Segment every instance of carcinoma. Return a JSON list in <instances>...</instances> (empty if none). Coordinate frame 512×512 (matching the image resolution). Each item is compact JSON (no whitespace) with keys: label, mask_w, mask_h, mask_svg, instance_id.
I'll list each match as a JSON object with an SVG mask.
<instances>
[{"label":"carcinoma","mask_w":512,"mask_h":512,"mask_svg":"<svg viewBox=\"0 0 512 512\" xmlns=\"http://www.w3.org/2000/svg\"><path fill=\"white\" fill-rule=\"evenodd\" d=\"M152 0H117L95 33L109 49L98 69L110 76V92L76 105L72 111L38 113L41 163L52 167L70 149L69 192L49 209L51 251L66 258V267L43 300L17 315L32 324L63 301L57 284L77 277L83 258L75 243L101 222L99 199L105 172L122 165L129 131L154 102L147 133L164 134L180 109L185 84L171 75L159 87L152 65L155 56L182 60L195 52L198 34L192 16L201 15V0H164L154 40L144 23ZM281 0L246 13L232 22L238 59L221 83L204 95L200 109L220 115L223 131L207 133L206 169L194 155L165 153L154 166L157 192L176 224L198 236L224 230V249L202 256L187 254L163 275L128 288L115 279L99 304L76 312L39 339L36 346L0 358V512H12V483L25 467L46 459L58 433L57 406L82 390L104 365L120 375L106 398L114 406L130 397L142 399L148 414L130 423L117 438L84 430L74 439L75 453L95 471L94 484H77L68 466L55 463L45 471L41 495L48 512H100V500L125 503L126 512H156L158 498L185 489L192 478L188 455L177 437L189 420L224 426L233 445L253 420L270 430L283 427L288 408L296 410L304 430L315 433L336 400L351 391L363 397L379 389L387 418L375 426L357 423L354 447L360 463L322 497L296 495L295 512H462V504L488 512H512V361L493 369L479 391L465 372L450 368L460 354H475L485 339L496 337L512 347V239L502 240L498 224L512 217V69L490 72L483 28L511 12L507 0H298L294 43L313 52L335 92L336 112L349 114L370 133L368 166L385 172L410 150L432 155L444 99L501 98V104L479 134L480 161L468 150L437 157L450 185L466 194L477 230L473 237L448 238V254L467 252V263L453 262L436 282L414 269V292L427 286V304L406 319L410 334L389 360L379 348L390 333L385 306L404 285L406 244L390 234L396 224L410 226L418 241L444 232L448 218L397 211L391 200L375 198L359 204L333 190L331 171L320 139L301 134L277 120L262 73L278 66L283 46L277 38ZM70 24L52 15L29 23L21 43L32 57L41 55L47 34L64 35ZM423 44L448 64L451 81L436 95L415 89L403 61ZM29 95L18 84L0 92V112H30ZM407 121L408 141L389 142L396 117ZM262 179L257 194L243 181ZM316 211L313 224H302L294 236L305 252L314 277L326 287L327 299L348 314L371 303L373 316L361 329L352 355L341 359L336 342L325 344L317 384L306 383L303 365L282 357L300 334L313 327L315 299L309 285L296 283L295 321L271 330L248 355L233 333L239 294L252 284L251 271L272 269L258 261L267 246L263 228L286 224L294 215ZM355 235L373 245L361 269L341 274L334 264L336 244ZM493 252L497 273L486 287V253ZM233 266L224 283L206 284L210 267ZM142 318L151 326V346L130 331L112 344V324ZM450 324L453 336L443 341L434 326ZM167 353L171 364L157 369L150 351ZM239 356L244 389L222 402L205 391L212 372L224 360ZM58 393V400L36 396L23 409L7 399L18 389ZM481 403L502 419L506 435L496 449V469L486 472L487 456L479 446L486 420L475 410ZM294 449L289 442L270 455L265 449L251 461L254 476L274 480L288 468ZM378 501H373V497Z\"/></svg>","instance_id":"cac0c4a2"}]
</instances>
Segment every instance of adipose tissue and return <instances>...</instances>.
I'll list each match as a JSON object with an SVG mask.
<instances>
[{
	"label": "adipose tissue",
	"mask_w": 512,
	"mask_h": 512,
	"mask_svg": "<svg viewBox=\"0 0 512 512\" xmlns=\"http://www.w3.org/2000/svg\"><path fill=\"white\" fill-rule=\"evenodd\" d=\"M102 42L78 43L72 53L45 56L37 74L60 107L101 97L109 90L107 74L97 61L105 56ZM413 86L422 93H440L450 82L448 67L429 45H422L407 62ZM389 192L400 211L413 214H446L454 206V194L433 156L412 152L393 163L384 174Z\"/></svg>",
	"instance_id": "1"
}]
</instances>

┄┄┄┄┄┄┄┄┄┄┄┄┄┄┄┄┄┄┄┄

SET EXERCISE – Your task is to extract the lines running from the one with "Segment every instance of adipose" to the end of the material, inclusive, copying each exactly and adding nothing.

SOLUTION FOR THIS PROBLEM –
Segment every instance of adipose tissue and return <instances>...</instances>.
I'll list each match as a JSON object with an SVG mask.
<instances>
[{
	"label": "adipose tissue",
	"mask_w": 512,
	"mask_h": 512,
	"mask_svg": "<svg viewBox=\"0 0 512 512\" xmlns=\"http://www.w3.org/2000/svg\"><path fill=\"white\" fill-rule=\"evenodd\" d=\"M102 42L78 43L72 53L45 56L37 74L60 107L101 97L109 90L107 74L97 61L105 56ZM413 86L422 93H440L450 82L448 67L429 45H422L407 62ZM389 192L400 211L413 214H446L454 206V194L433 156L412 152L393 163L384 174Z\"/></svg>",
	"instance_id": "1"
}]
</instances>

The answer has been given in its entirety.